ACTION ITEM → From the records below, copy out each line that has the word "right".

RECORD SET →
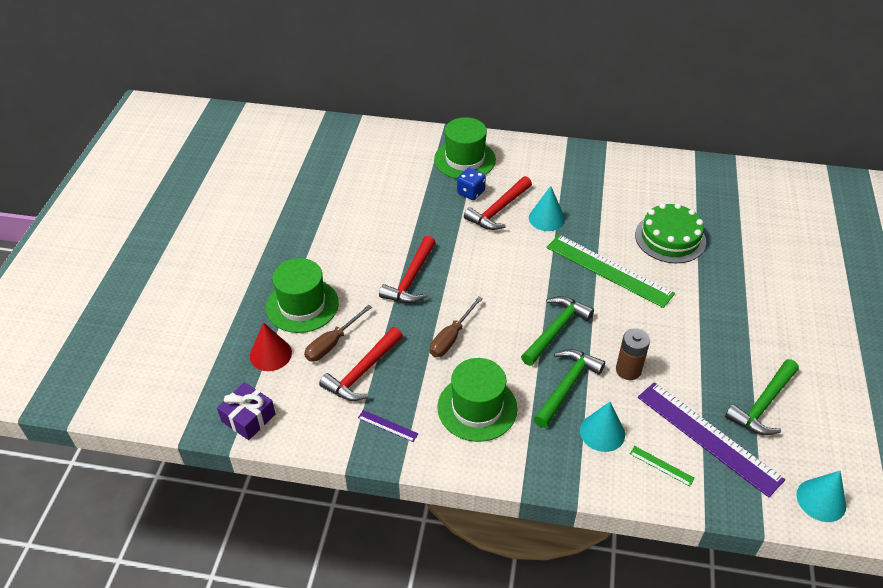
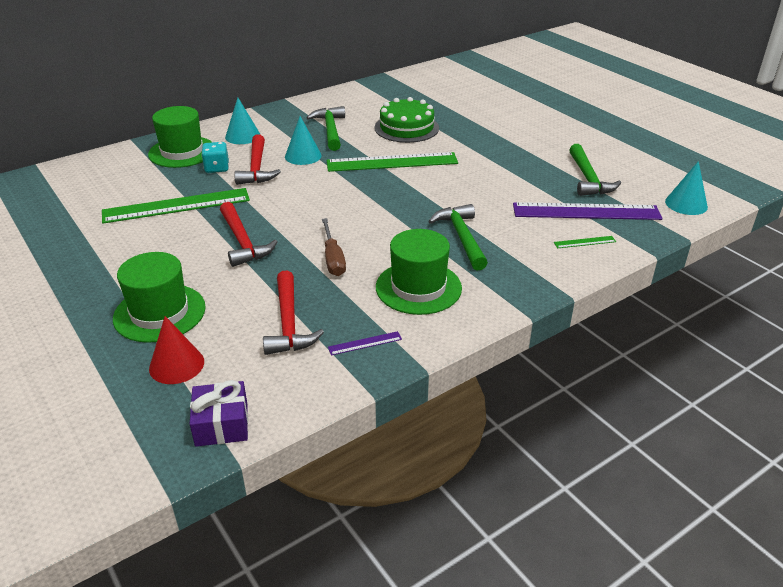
camera: 45 degrees left, 10 degrees down
brown screwdriver [304,305,372,362] -> none
blue dice [457,167,486,200] -> turquoise dice [201,142,229,173]
green hammer [521,296,594,366] -> green hammer moved to [306,106,345,151]
turquoise cone [580,402,625,452] -> turquoise cone moved to [225,98,261,144]
brown battery [616,328,650,380] -> none
none -> green ruler [102,188,250,224]

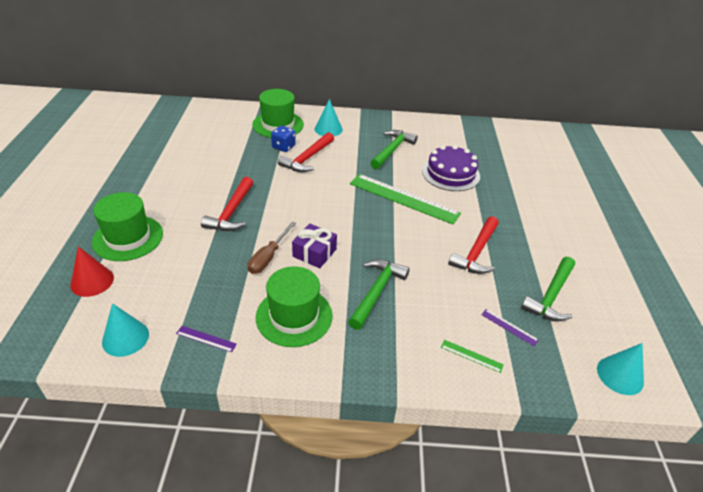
camera: 35 degrees right, 5 degrees up
green ruler [102,188,250,224] -> none
purple gift [190,380,248,447] -> purple gift moved to [292,224,337,268]
turquoise dice [201,142,229,173] -> blue dice [271,125,296,152]
red hammer [263,271,324,355] -> red hammer moved to [448,216,499,274]
turquoise cone [285,116,322,165] -> turquoise cone moved to [102,303,149,357]
green cake [375,97,439,143] -> purple cake [422,145,480,191]
purple ruler [513,202,662,220] -> purple ruler [481,309,539,346], size x0.40

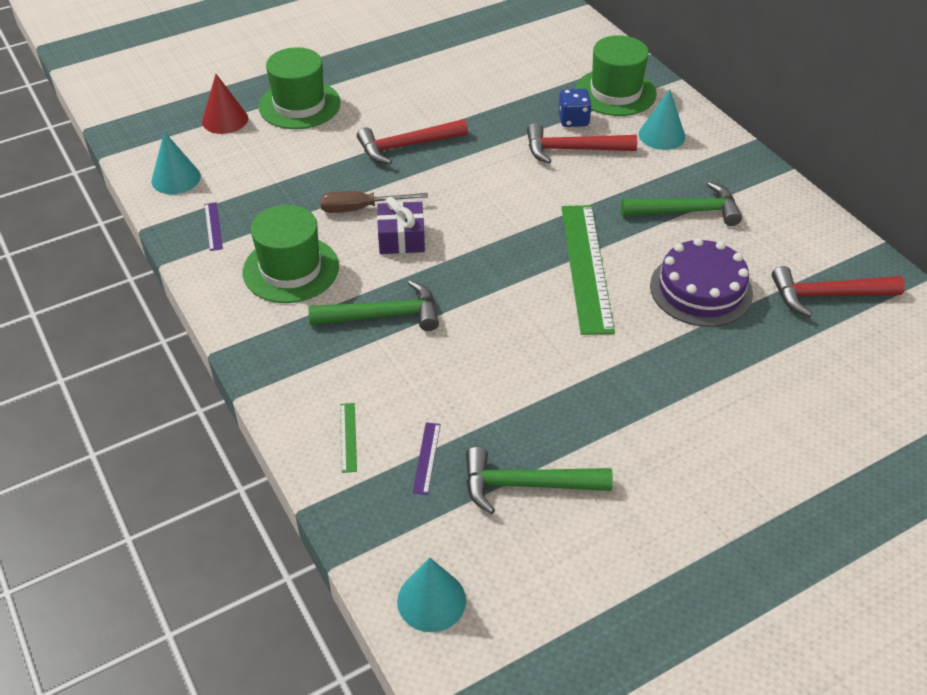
camera: 60 degrees right, 5 degrees up
red hammer [448,216,499,274] -> red hammer moved to [771,266,905,317]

EXERCISE OUTPUT →
camera: 35 degrees right, 5 degrees up
camera: 60 degrees right, 5 degrees up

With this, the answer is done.